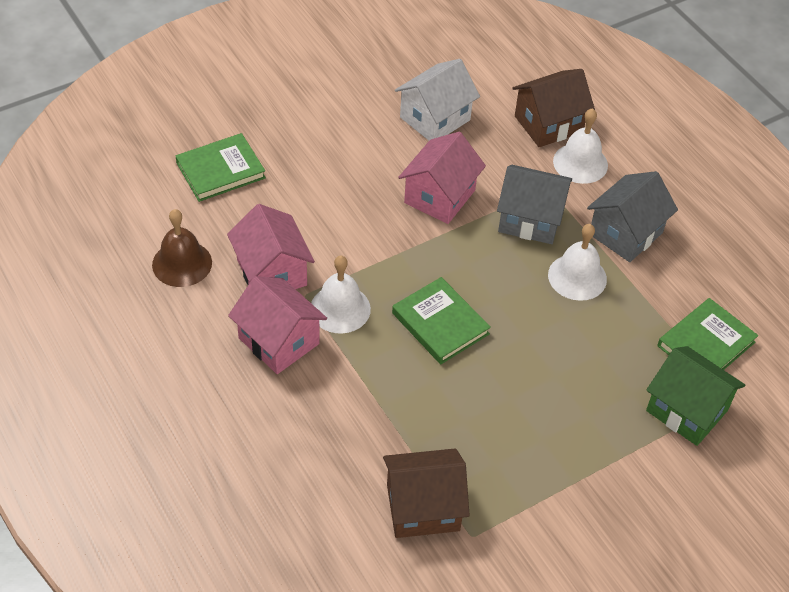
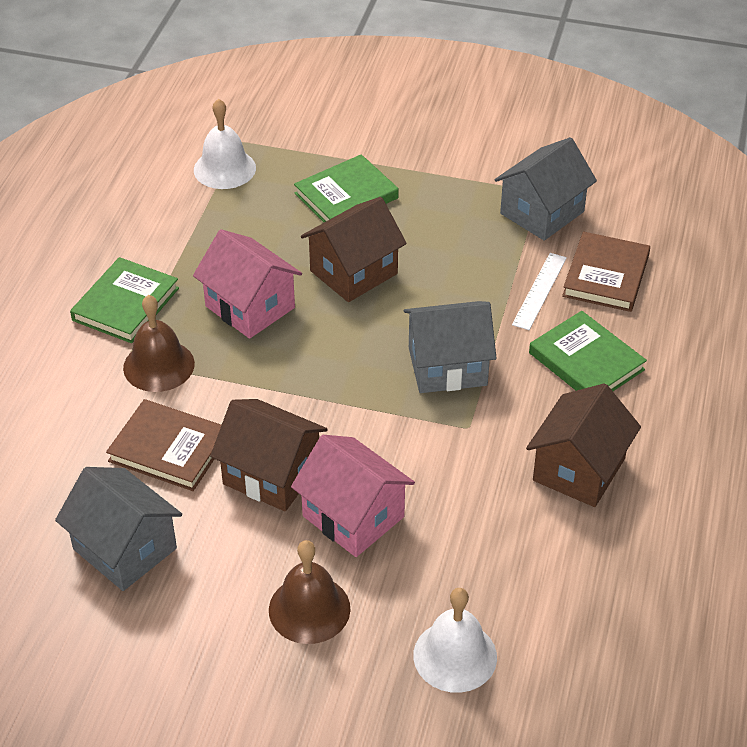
brown bell: 1 -> 2
brown book: 0 -> 2
brown house: 2 -> 3
green house: 1 -> 0
grey house: 2 -> 3
pink house: 3 -> 2
white bell: 3 -> 2
white house: 1 -> 0
white ruler: 0 -> 1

◆ ◆ ◆ ◆ ◆ ◆ ◆

Exercise description: Nothing but the pictures should be left out when the material above is copied.

Written reply:
brown bell: 1 -> 2
brown book: 0 -> 2
brown house: 2 -> 3
green house: 1 -> 0
grey house: 2 -> 3
pink house: 3 -> 2
white bell: 3 -> 2
white house: 1 -> 0
white ruler: 0 -> 1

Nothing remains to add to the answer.